== Data ==
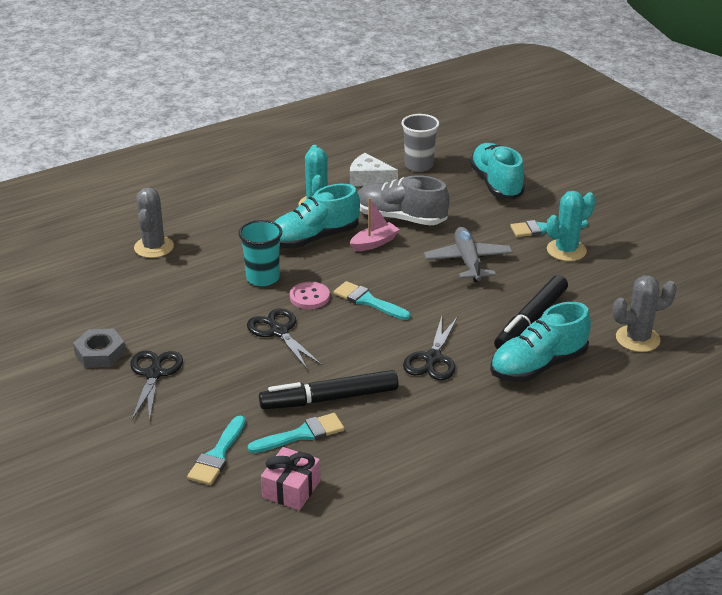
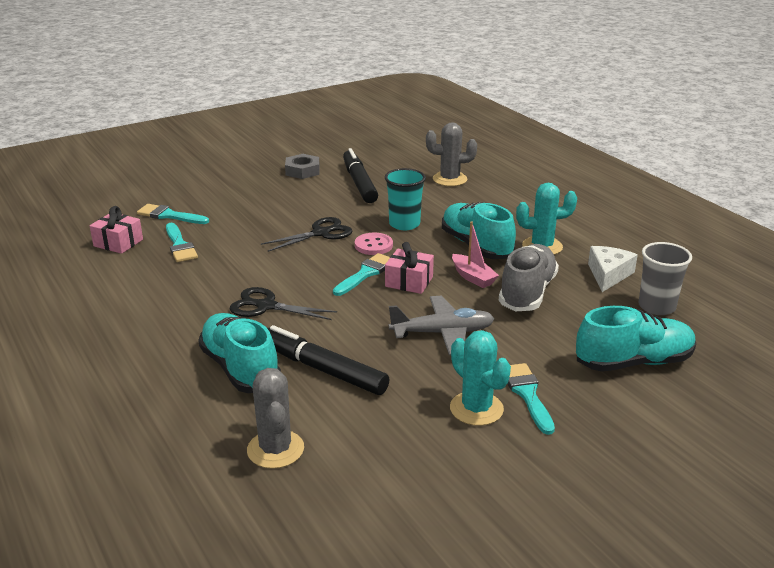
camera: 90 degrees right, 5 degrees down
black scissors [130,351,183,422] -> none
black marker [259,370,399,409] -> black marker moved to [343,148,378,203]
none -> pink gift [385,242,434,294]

==

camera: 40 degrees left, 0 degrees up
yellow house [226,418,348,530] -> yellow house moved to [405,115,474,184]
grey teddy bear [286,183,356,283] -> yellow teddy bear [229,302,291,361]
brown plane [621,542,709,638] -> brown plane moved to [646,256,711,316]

...

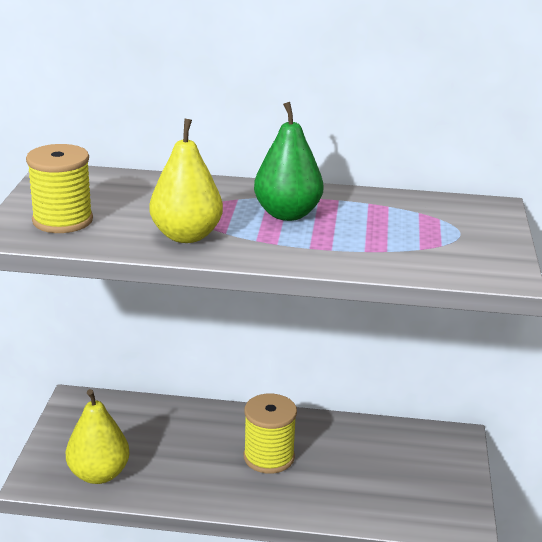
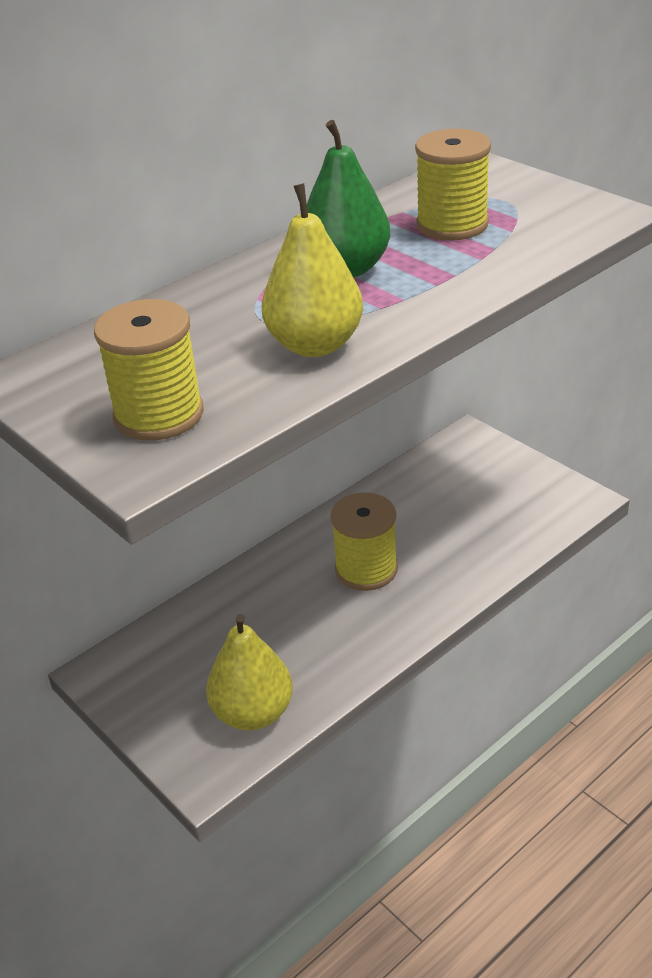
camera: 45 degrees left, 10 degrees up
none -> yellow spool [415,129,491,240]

== Description of the task ==
Scan the material above for the word "none". Copy each line where it occurs.

== Answer section ==
black scissors [130,351,183,422] -> none
none -> pink gift [385,242,434,294]
none -> yellow spool [415,129,491,240]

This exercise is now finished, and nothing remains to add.